Instructions to follow - Exactly reproduce the line containing "S1: button (IC3/RST, N008)" together with every line after it, through the end of the entries, and give nothing more.

Available records -
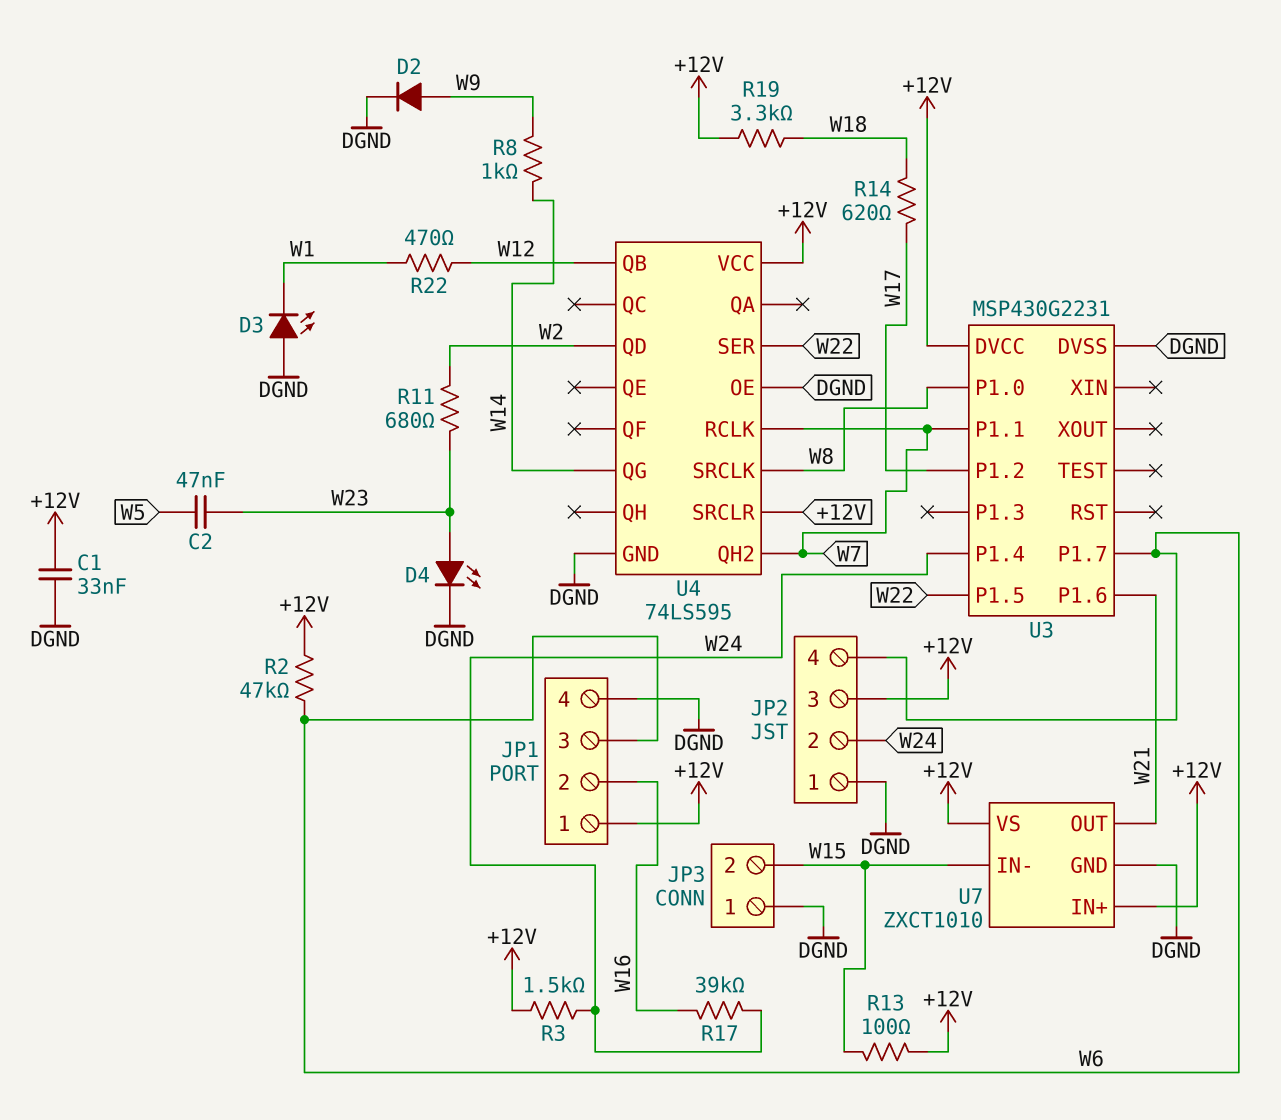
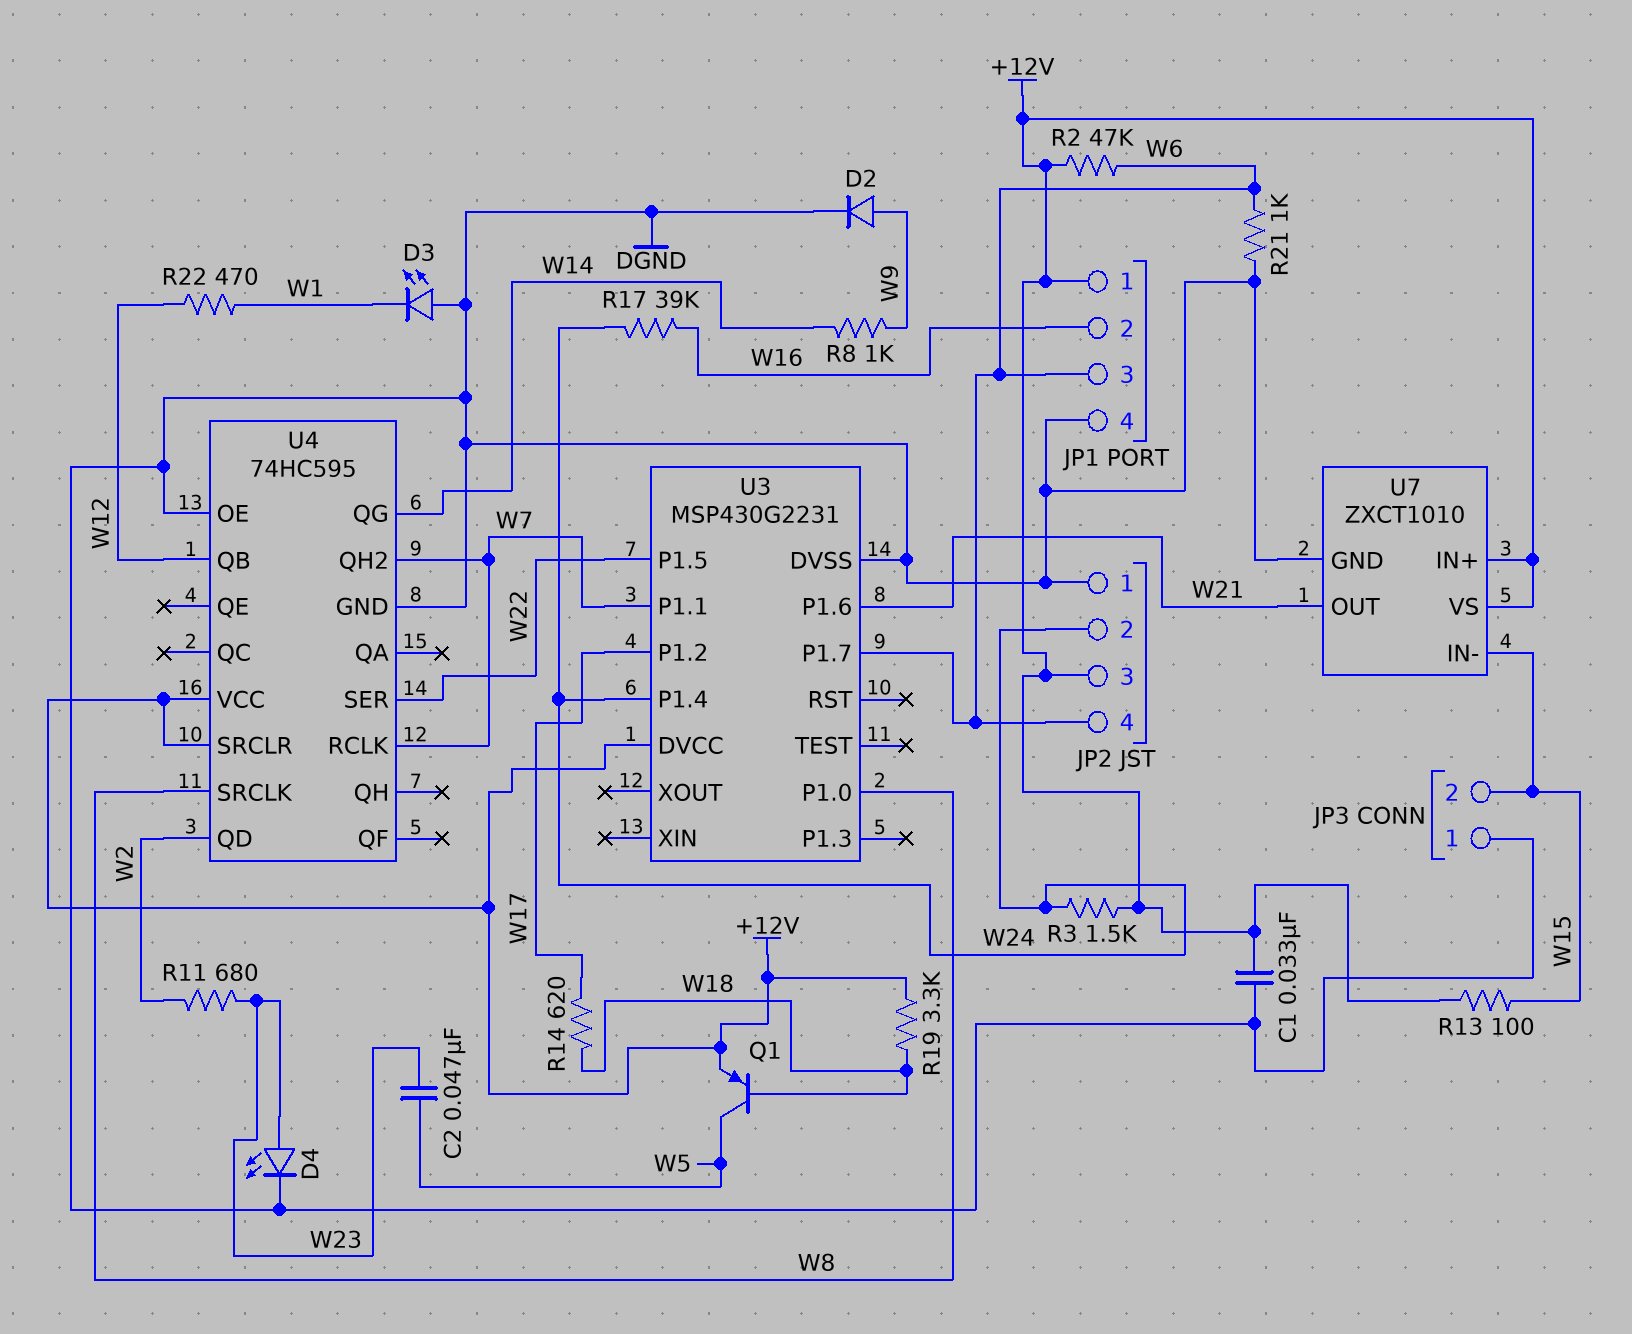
Q1: none -> PNP (B W18, C W5, E +12V)
R21: none -> 1k (DGND, W6)
U4: 74LS595 -> 74HC595

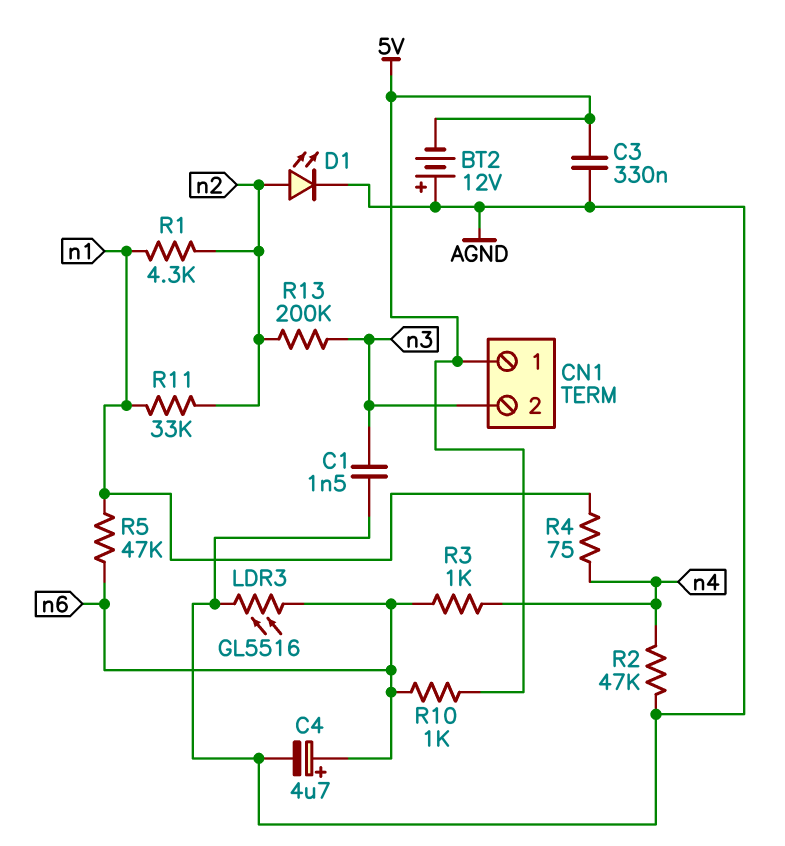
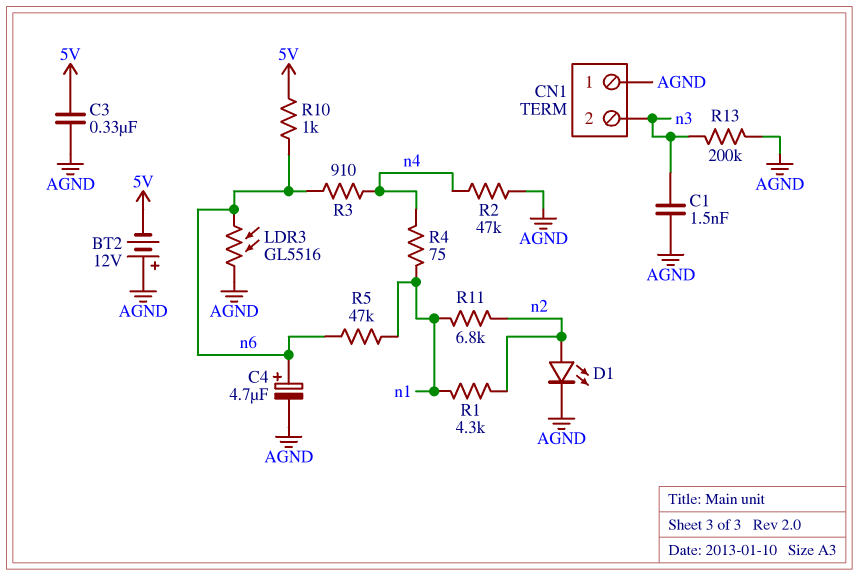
CN1 pin 1: 5V -> AGND
R3: 1k (n4, n6) -> 910 (n4, n6)
R11: 33k (n1, n2) -> 6.8k (n1, n2)
R13: 200k (n2, n3) -> 200k (AGND, n3)

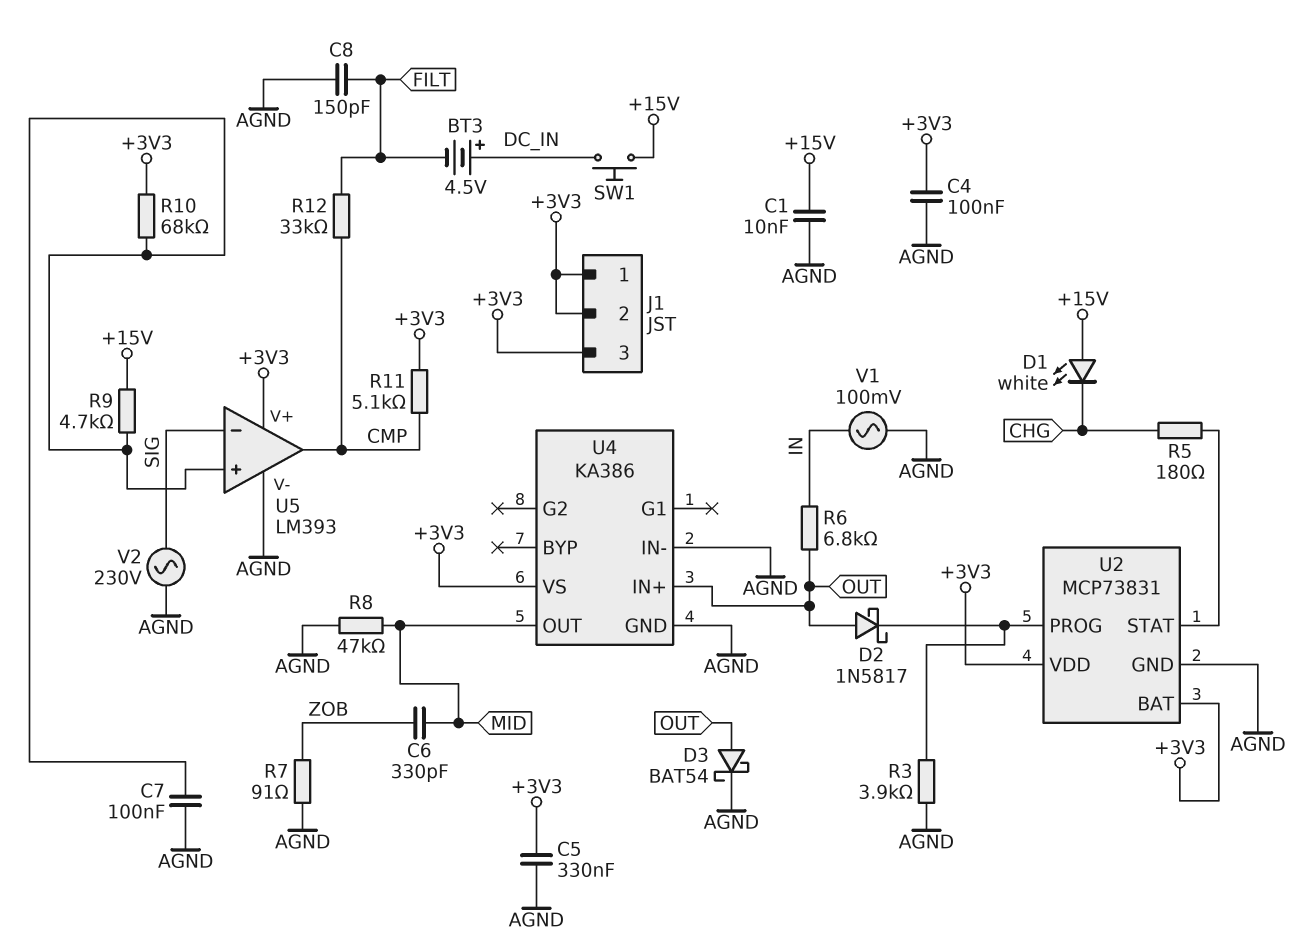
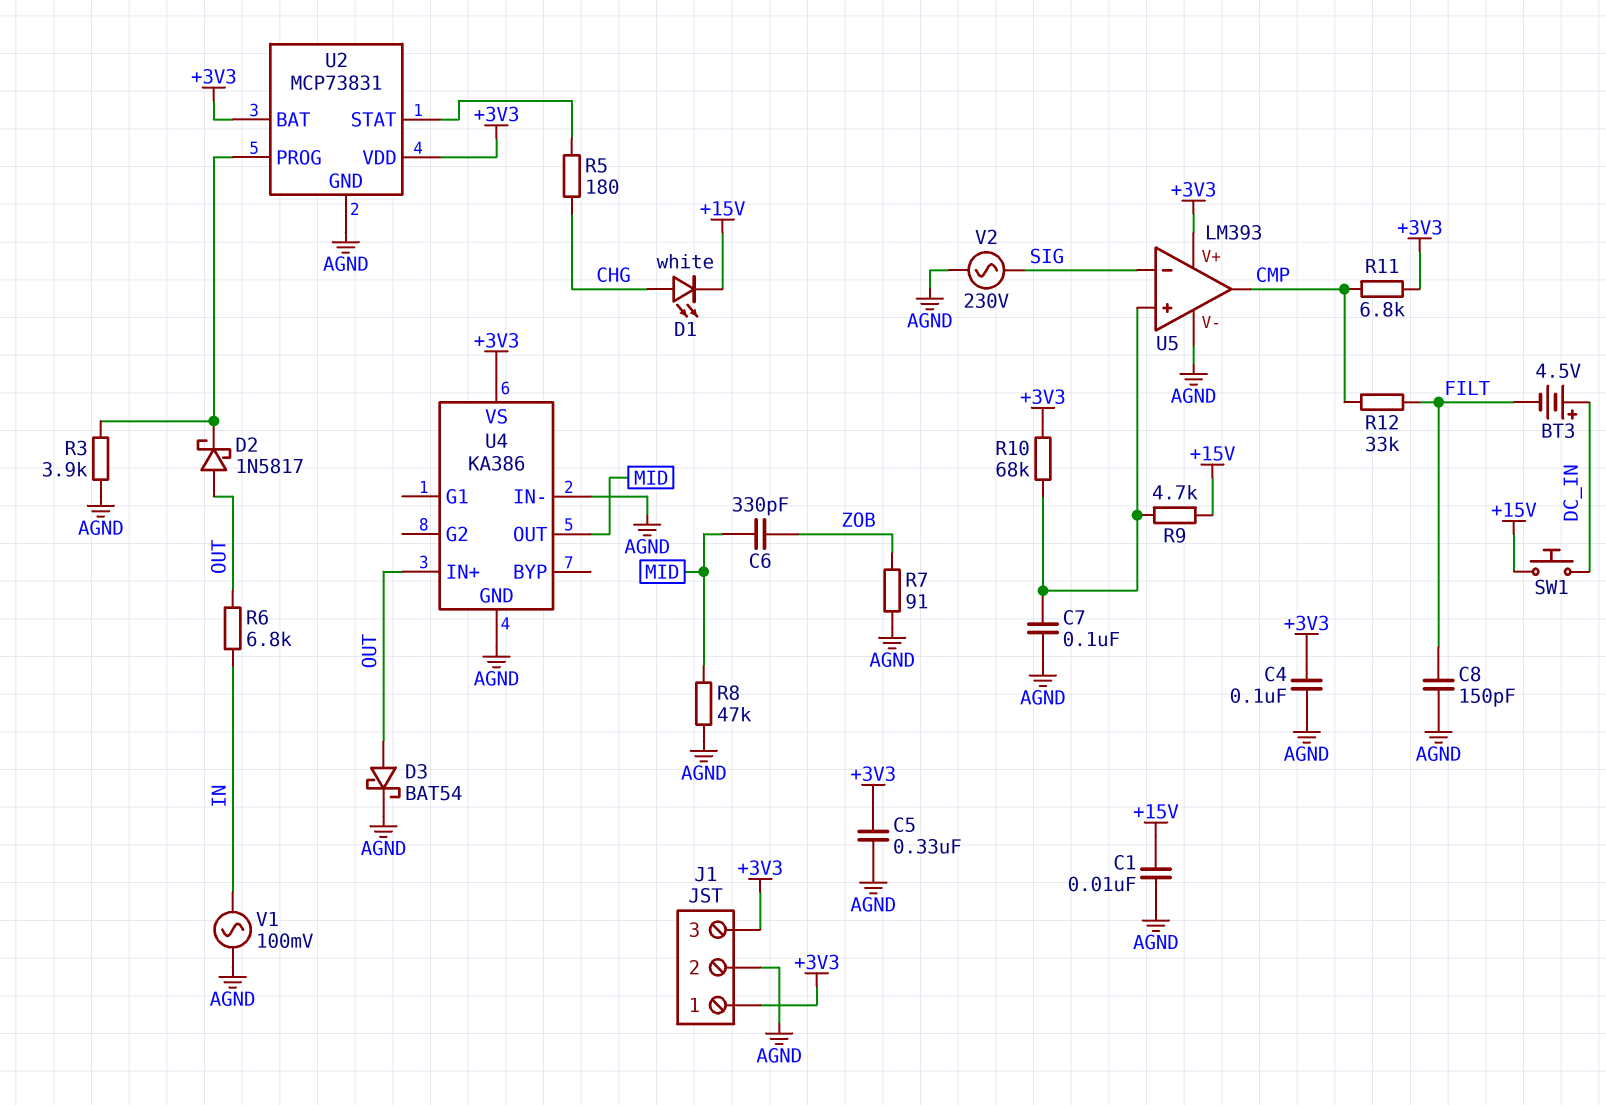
D1: LED white (A +15V, K CHG) -> LED white (A CHG, K +15V)
J1 pin 2: +3V3 -> AGND
R11: 5.1k (+3V3, CMP) -> 6.8k (+3V3, CMP)

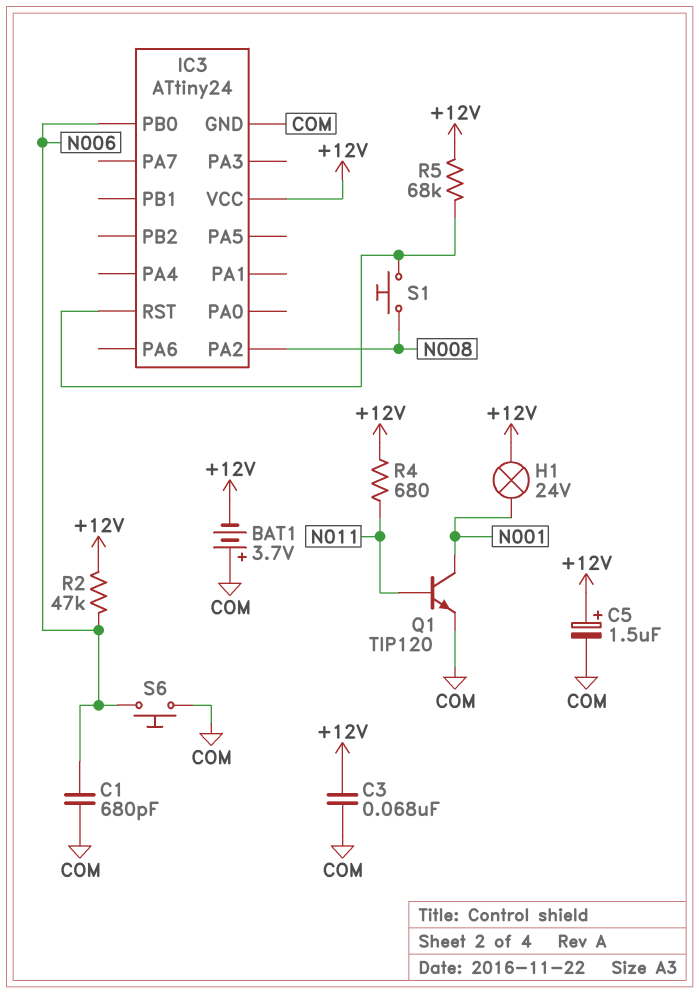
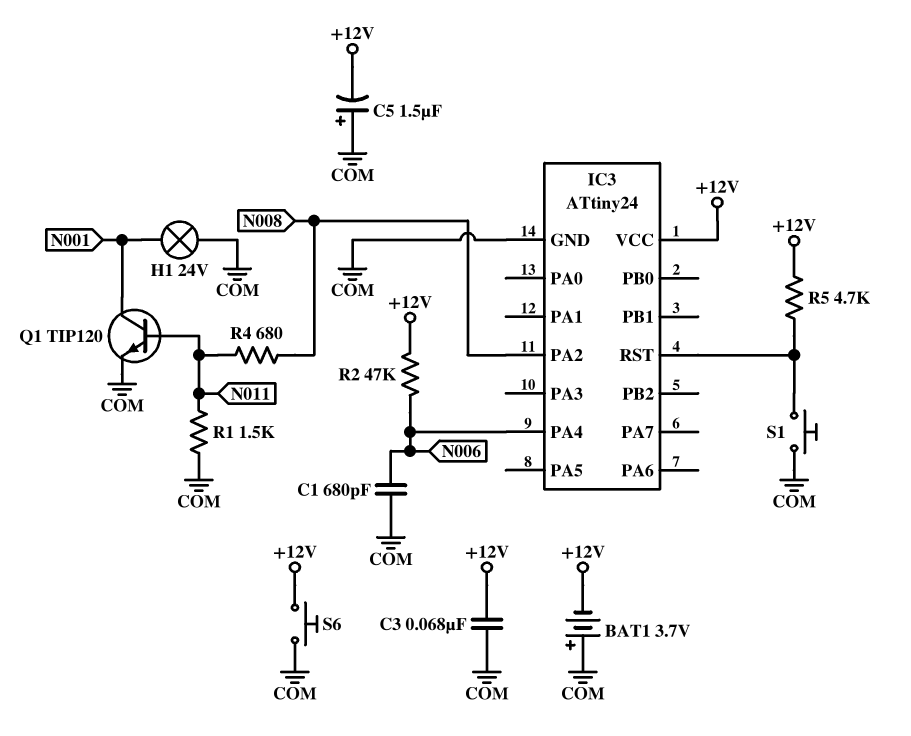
C5: 1.5uF (plus +12V, minus COM) -> 1.5uF (plus COM, minus +12V)
H1: lamp 24V (+12V, N001) -> lamp 24V (COM, N001)
IC3 pin PA4: none -> N006
IC3 pin PB0: N006 -> none
R1: none -> 1.5k (COM, N011)
R4: 680 (+12V, N011) -> 680 (N008, N011)
R5: 68k (+12V, IC3/RST) -> 4.7k (+12V, IC3/RST)
S1: button (IC3/RST, N008) -> button (COM, IC3/RST)
S6: button (COM, N006) -> button (+12V, COM)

Answer section -
S1: button (IC3/RST, N008) -> button (COM, IC3/RST)
S6: button (COM, N006) -> button (+12V, COM)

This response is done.